[Opening Data section]

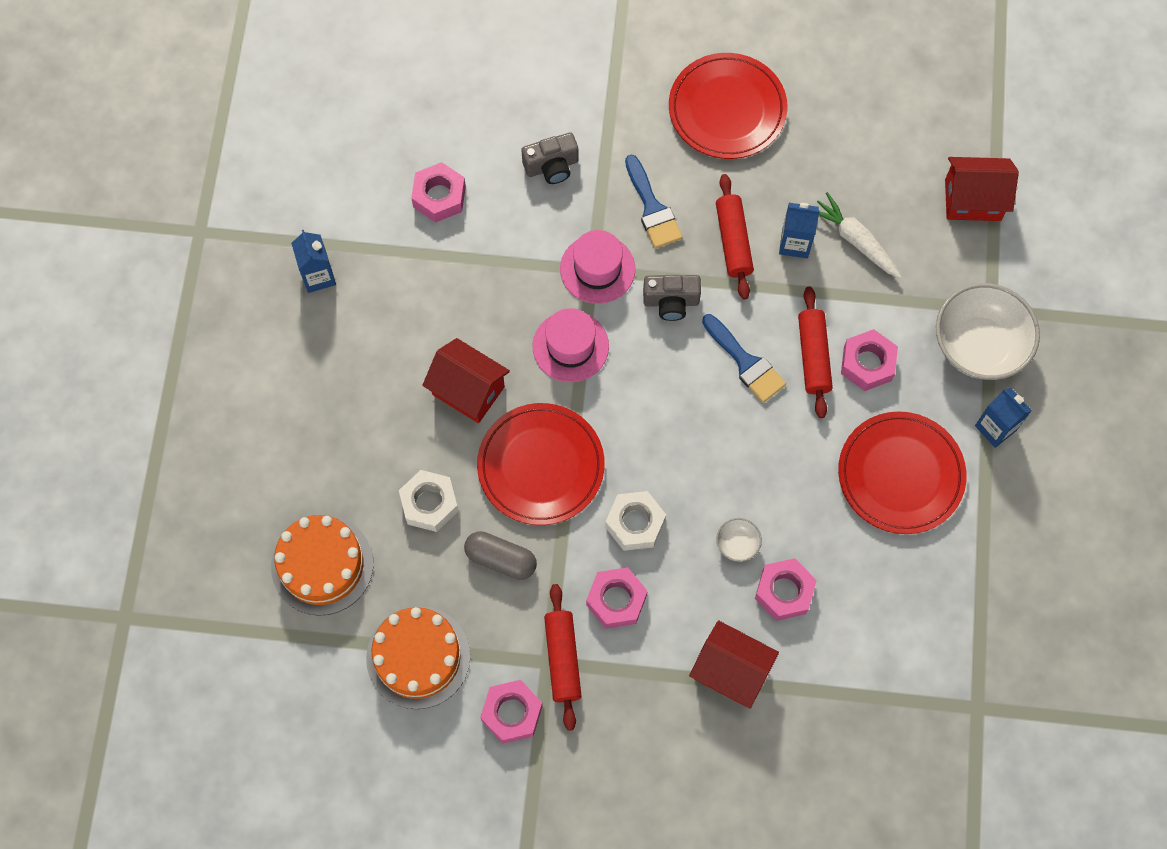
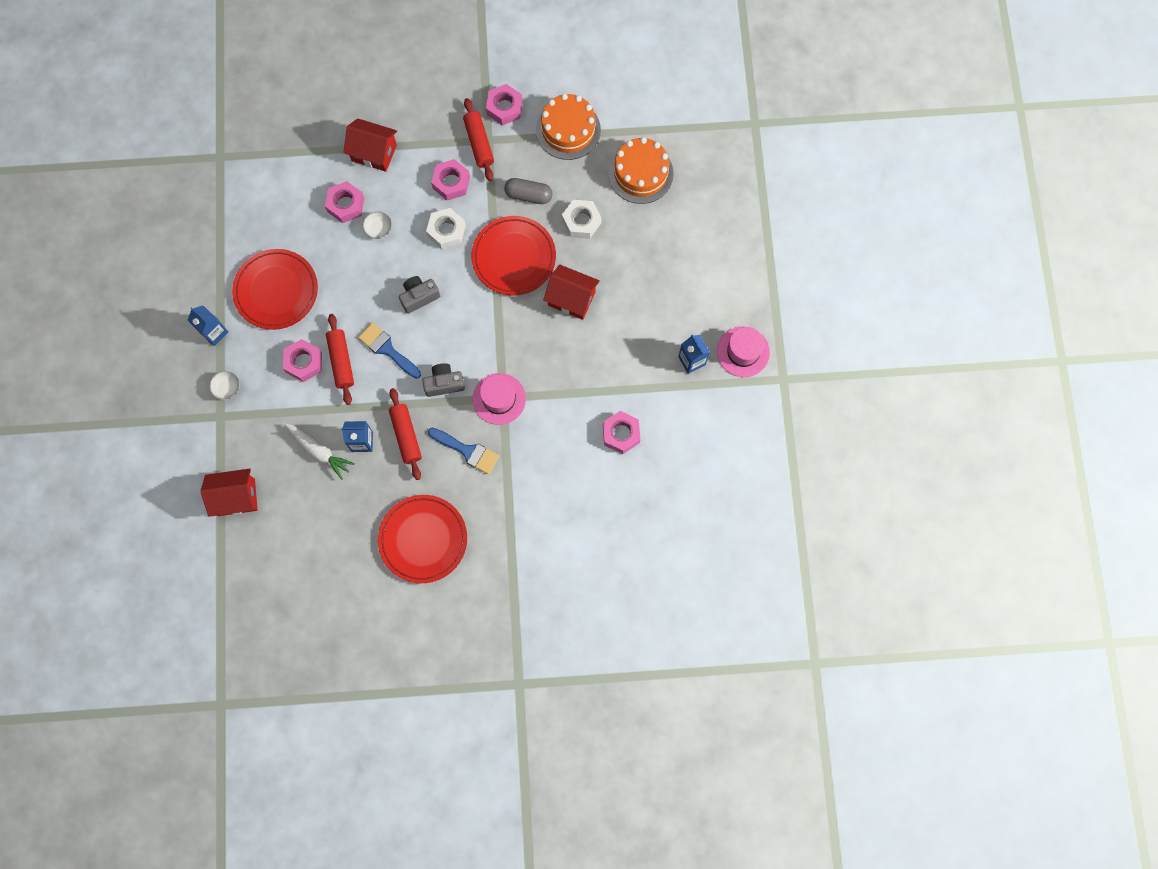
camera: 170 degrees right, 5 degrees up
(552, 166) = (545, 471): grey camera -> grey camera (419, 297)
(570, 346) = (508, 340): pink hat -> pink hat (743, 352)
(652, 208) = (467, 451): blue brush -> blue brush turned 150 degrees clockwise
(979, 345) = (227, 388): white bowl -> white bowl, size x0.43

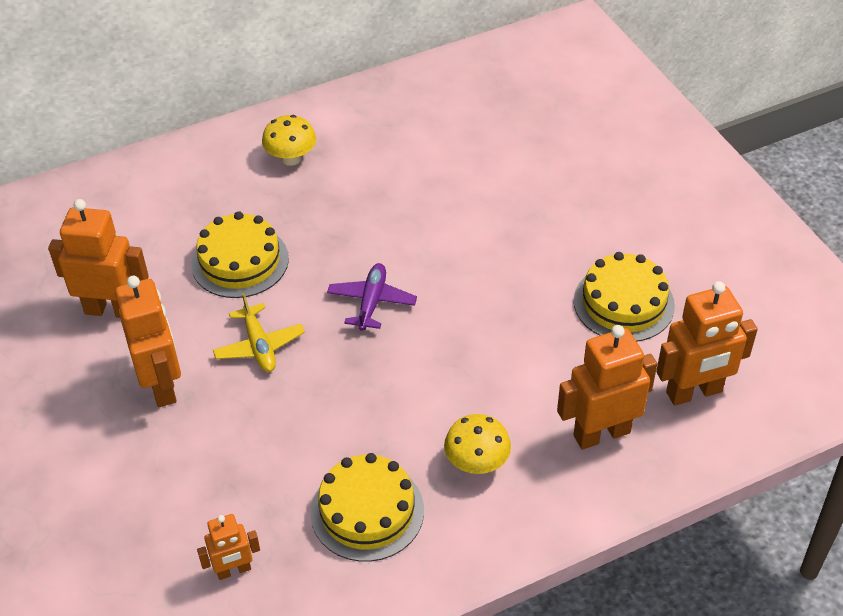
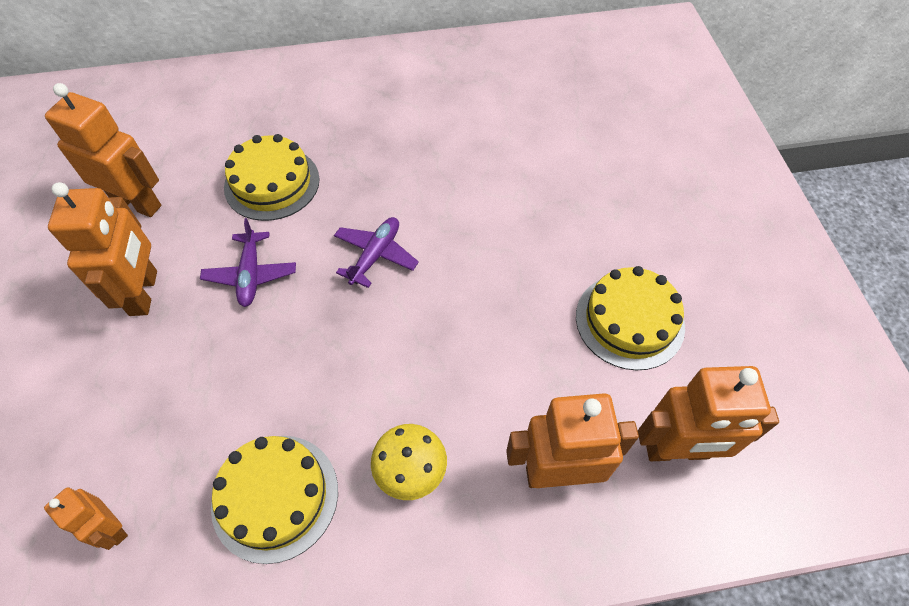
camera: 15 degrees right, 10 degrees up
(234, 570) = (111, 528): orange robot -> orange robot turned 45 degrees clockwise
(259, 346) = (251, 274): yellow plane -> purple plane
(291, 158) = (360, 94): yellow mushroom -> none

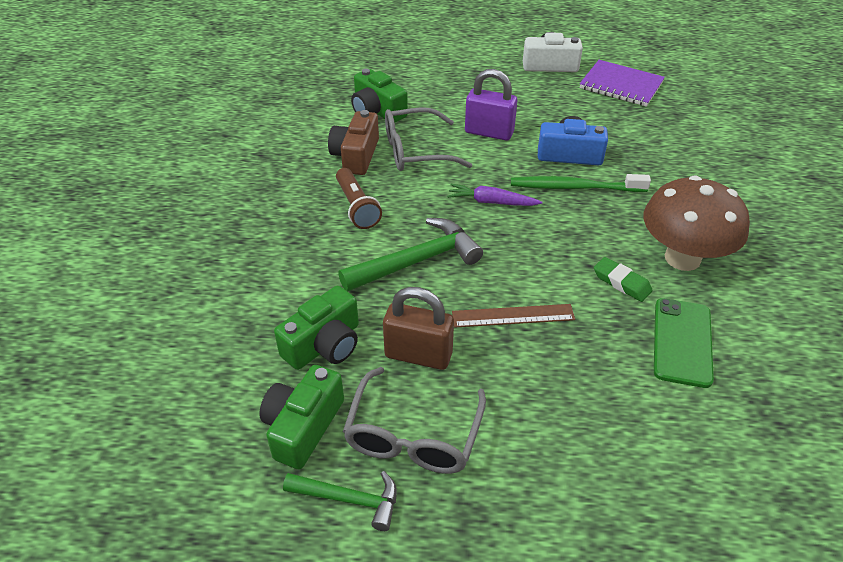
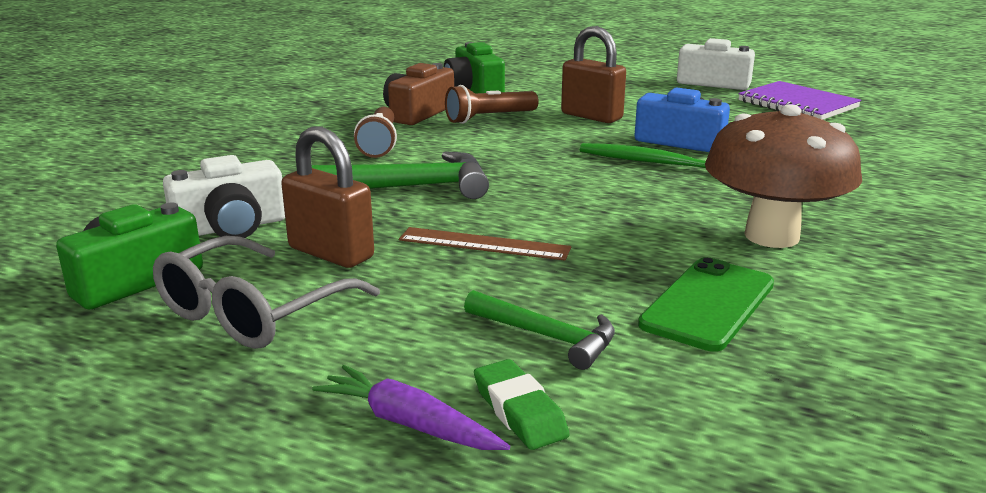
camera: 20 degrees right, 20 degrees down
(324, 344) = (231, 227): green camera -> white camera
(349, 499) = (115, 346): green hammer -> green hammer (547, 336)
(415, 151) = (489, 118): grey glasses -> brown flashlight
(489, 132) = (591, 116): purple padlock -> brown padlock
(492, 202) = (545, 161): purple carrot -> purple carrot (409, 423)
(621, 282) = (661, 242): green eraser -> green eraser (519, 411)

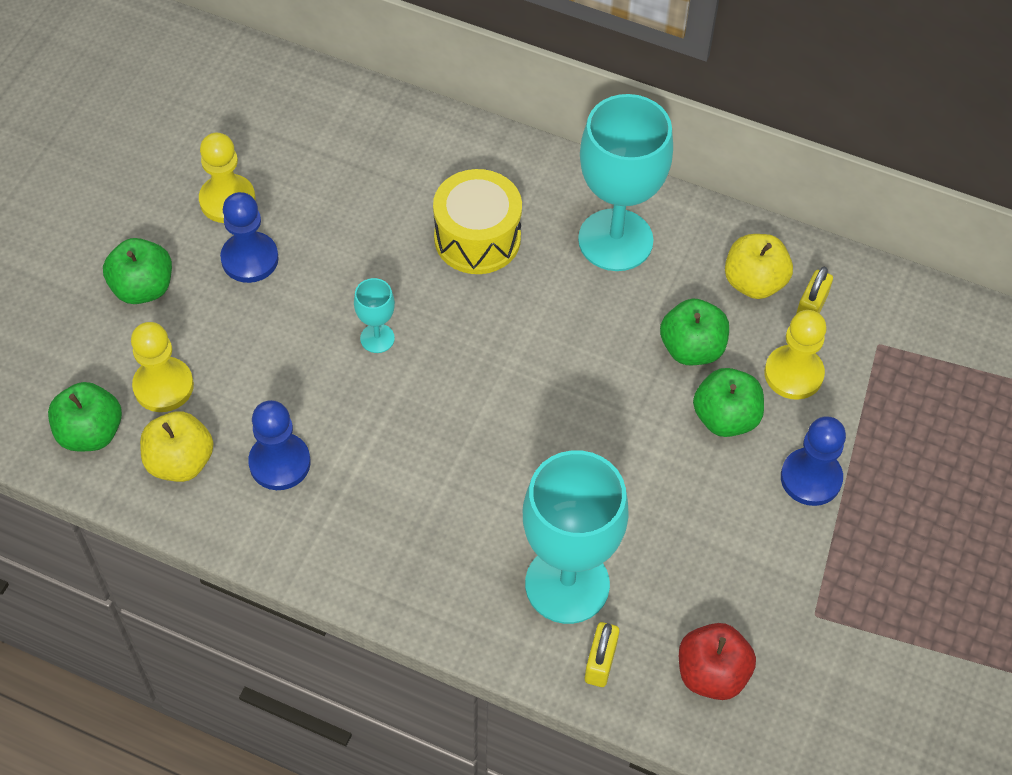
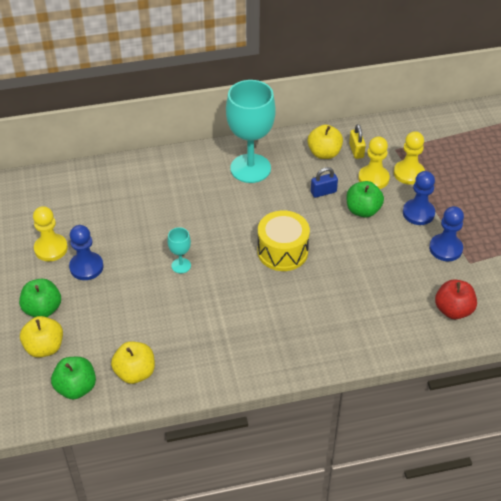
camera: 35 degrees left, 10 degrees down
(100, 347) = (44, 347): none -> yellow apple
(163, 386) = (95, 345): yellow pawn -> yellow pawn (408, 173)
(279, 463) = (185, 344): blue pawn -> blue pawn (445, 248)
(477, 238) = (188, 200): yellow drum -> yellow drum (282, 251)
(567, 584) = (361, 313): turquoise goblet -> none
(600, 662) = (405, 335): yellow padlock -> none
(692, 348) = (323, 192): green apple -> blue padlock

[Closing Data section]

» **Exercise**: Lines from the one with "(567, 584) = (361, 313): turquoise" through the end of the data: set these down exactly, including both ends and nothing more.

» **Solution**:
(567, 584) = (361, 313): turquoise goblet -> none
(600, 662) = (405, 335): yellow padlock -> none
(692, 348) = (323, 192): green apple -> blue padlock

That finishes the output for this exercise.